#### Dataset section:
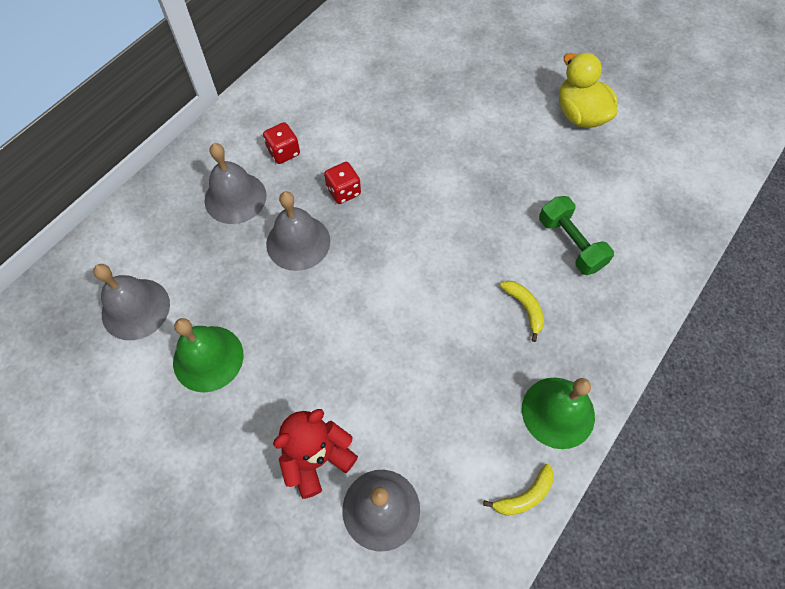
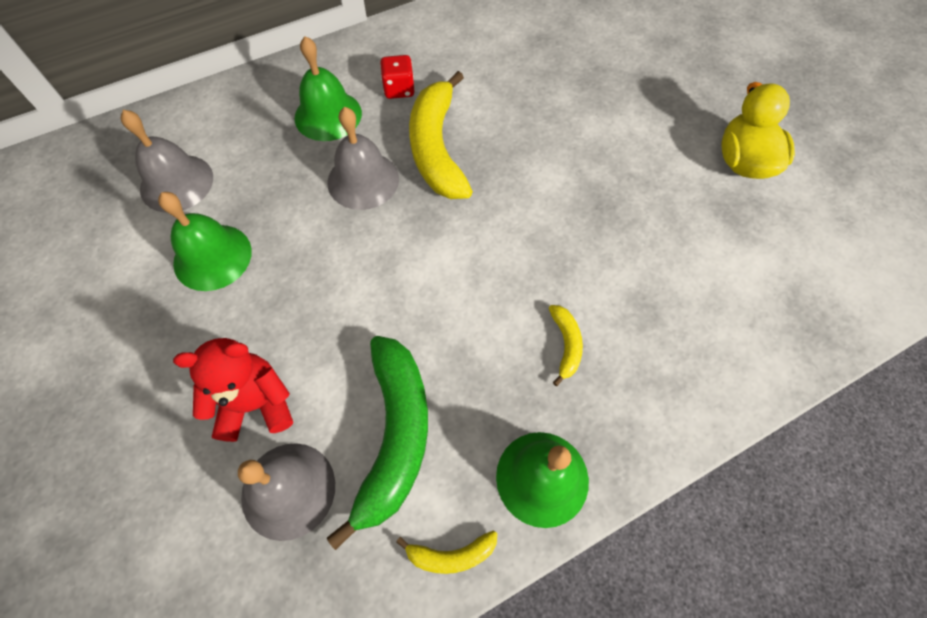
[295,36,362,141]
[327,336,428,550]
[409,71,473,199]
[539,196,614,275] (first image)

#### What is being asked:
Could the material above be given again in full and exactly, with its pictures left out?

#### Task solution:
[295,36,362,141]
[327,336,428,550]
[409,71,473,199]
[539,196,614,275] (first image)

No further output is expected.